§ **Aim of the exercise**:
Please reproduce the following records exactly, with nothing omitted.

── The data ──

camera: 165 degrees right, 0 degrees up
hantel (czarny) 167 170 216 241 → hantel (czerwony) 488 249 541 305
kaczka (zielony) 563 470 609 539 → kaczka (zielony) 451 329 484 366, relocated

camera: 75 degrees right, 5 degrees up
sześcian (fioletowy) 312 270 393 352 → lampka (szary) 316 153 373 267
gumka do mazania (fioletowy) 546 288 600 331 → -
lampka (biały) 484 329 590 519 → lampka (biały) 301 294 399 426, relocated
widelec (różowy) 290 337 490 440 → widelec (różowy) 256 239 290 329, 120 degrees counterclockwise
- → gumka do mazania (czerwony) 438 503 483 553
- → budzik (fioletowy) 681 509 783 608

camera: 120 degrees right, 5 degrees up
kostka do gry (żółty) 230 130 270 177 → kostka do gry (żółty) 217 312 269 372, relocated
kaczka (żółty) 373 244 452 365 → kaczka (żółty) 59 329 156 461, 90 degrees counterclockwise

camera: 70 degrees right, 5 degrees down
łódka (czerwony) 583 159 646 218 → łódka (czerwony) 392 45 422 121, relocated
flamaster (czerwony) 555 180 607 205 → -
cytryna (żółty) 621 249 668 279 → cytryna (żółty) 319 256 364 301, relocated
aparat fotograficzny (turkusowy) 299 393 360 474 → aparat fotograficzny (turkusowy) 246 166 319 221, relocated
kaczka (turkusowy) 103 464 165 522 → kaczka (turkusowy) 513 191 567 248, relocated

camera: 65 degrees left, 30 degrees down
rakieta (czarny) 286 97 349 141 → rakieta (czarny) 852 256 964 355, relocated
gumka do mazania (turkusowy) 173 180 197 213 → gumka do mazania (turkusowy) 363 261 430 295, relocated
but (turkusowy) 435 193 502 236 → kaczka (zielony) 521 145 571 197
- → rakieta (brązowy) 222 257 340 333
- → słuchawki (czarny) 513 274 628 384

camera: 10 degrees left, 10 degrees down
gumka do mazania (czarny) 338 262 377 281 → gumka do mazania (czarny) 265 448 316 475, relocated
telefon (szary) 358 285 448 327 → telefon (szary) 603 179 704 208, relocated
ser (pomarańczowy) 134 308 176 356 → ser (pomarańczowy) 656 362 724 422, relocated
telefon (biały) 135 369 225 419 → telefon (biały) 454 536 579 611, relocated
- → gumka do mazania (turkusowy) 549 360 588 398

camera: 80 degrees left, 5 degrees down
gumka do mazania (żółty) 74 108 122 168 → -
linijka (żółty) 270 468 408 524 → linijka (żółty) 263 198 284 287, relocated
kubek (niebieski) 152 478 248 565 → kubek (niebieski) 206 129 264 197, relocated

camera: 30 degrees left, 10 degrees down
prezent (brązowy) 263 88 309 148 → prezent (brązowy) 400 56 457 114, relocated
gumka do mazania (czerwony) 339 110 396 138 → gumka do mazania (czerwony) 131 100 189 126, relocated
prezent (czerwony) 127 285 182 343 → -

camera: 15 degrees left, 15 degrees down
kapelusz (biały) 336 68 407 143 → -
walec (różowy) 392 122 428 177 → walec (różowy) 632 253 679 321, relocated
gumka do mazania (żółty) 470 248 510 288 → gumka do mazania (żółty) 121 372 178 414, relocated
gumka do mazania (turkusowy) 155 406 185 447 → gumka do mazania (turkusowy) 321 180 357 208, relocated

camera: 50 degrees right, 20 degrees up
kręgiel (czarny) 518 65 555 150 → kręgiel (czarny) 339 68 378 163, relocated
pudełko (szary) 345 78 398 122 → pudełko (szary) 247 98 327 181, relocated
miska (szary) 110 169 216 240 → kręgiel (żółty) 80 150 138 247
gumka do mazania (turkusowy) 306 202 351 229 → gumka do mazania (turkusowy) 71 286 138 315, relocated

───

§ **Completed task**:
camera: 165 degrees right, 0 degrees up
hantel (czarny) 167 170 216 241 → hantel (czerwony) 488 249 541 305
kaczka (zielony) 563 470 609 539 → kaczka (zielony) 451 329 484 366, relocated

camera: 75 degrees right, 5 degrees up
sześcian (fioletowy) 312 270 393 352 → lampka (szary) 316 153 373 267
gumka do mazania (fioletowy) 546 288 600 331 → -
lampka (biały) 484 329 590 519 → lampka (biały) 301 294 399 426, relocated
widelec (różowy) 290 337 490 440 → widelec (różowy) 256 239 290 329, 120 degrees counterclockwise
- → gumka do mazania (czerwony) 438 503 483 553
- → budzik (fioletowy) 681 509 783 608

camera: 120 degrees right, 5 degrees up
kostka do gry (żółty) 230 130 270 177 → kostka do gry (żółty) 217 312 269 372, relocated
kaczka (żółty) 373 244 452 365 → kaczka (żółty) 59 329 156 461, 90 degrees counterclockwise

camera: 70 degrees right, 5 degrees down
łódka (czerwony) 583 159 646 218 → łódka (czerwony) 392 45 422 121, relocated
flamaster (czerwony) 555 180 607 205 → -
cytryna (żółty) 621 249 668 279 → cytryna (żółty) 319 256 364 301, relocated
aparat fotograficzny (turkusowy) 299 393 360 474 → aparat fotograficzny (turkusowy) 246 166 319 221, relocated
kaczka (turkusowy) 103 464 165 522 → kaczka (turkusowy) 513 191 567 248, relocated

camera: 65 degrees left, 30 degrees down
rakieta (czarny) 286 97 349 141 → rakieta (czarny) 852 256 964 355, relocated
gumka do mazania (turkusowy) 173 180 197 213 → gumka do mazania (turkusowy) 363 261 430 295, relocated
but (turkusowy) 435 193 502 236 → kaczka (zielony) 521 145 571 197
- → rakieta (brązowy) 222 257 340 333
- → słuchawki (czarny) 513 274 628 384

camera: 10 degrees left, 10 degrees down
gumka do mazania (czarny) 338 262 377 281 → gumka do mazania (czarny) 265 448 316 475, relocated
telefon (szary) 358 285 448 327 → telefon (szary) 603 179 704 208, relocated
ser (pomarańczowy) 134 308 176 356 → ser (pomarańczowy) 656 362 724 422, relocated
telefon (biały) 135 369 225 419 → telefon (biały) 454 536 579 611, relocated
- → gumka do mazania (turkusowy) 549 360 588 398

camera: 80 degrees left, 5 degrees down
gumka do mazania (żółty) 74 108 122 168 → -
linijka (żółty) 270 468 408 524 → linijka (żółty) 263 198 284 287, relocated
kubek (niebieski) 152 478 248 565 → kubek (niebieski) 206 129 264 197, relocated

camera: 30 degrees left, 10 degrees down
prezent (brązowy) 263 88 309 148 → prezent (brązowy) 400 56 457 114, relocated
gumka do mazania (czerwony) 339 110 396 138 → gumka do mazania (czerwony) 131 100 189 126, relocated
prezent (czerwony) 127 285 182 343 → -

camera: 15 degrees left, 15 degrees down
kapelusz (biały) 336 68 407 143 → -
walec (różowy) 392 122 428 177 → walec (różowy) 632 253 679 321, relocated
gumka do mazania (żółty) 470 248 510 288 → gumka do mazania (żółty) 121 372 178 414, relocated
gumka do mazania (turkusowy) 155 406 185 447 → gumka do mazania (turkusowy) 321 180 357 208, relocated

camera: 50 degrees right, 20 degrees up
kręgiel (czarny) 518 65 555 150 → kręgiel (czarny) 339 68 378 163, relocated
pudełko (szary) 345 78 398 122 → pudełko (szary) 247 98 327 181, relocated
miska (szary) 110 169 216 240 → kręgiel (żółty) 80 150 138 247
gumka do mazania (turkusowy) 306 202 351 229 → gumka do mazania (turkusowy) 71 286 138 315, relocated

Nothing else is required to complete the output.